Try it: In this exercise, retype exactly and only the lines from the top of the entries below through the line that holds "D201: schottky (A", omitting pictures.

[Records provided Boundary: Start]

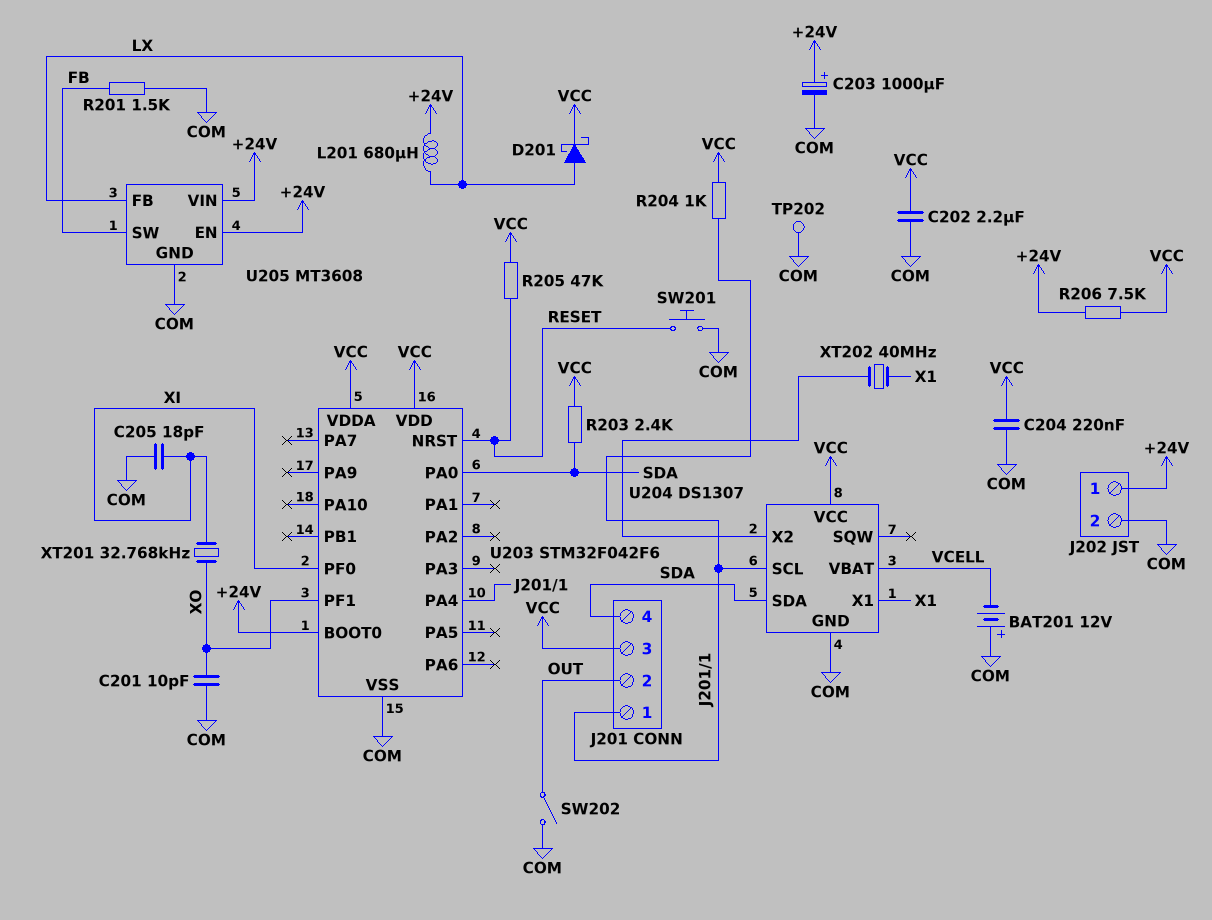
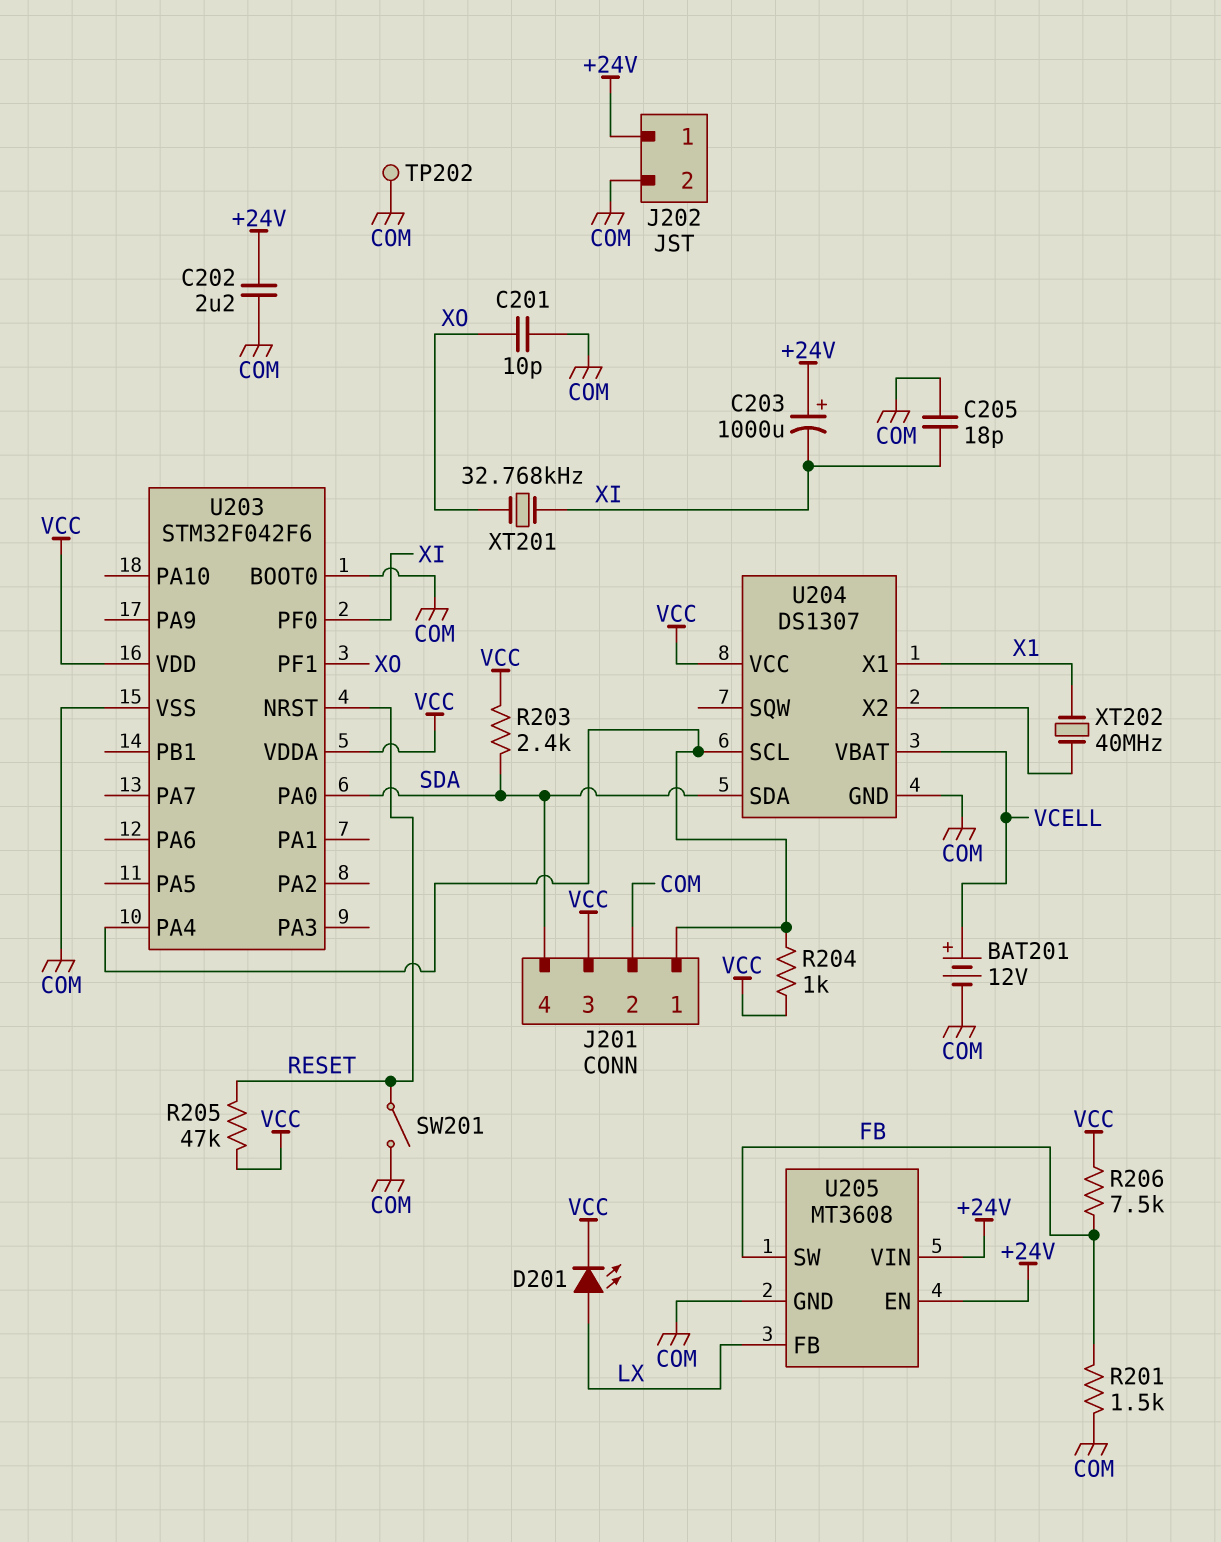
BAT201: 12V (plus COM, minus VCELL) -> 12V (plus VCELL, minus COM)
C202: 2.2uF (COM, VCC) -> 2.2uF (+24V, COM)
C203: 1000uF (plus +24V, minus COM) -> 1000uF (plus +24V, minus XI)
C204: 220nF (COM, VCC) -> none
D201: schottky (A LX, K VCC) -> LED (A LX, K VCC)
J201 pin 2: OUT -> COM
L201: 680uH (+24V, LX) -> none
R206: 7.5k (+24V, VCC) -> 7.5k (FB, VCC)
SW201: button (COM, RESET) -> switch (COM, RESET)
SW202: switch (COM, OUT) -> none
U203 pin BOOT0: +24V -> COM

[Records provided Boundary: End]

Written answer:
BAT201: 12V (plus COM, minus VCELL) -> 12V (plus VCELL, minus COM)
C202: 2.2uF (COM, VCC) -> 2.2uF (+24V, COM)
C203: 1000uF (plus +24V, minus COM) -> 1000uF (plus +24V, minus XI)
C204: 220nF (COM, VCC) -> none
D201: schottky (A LX, K VCC) -> LED (A LX, K VCC)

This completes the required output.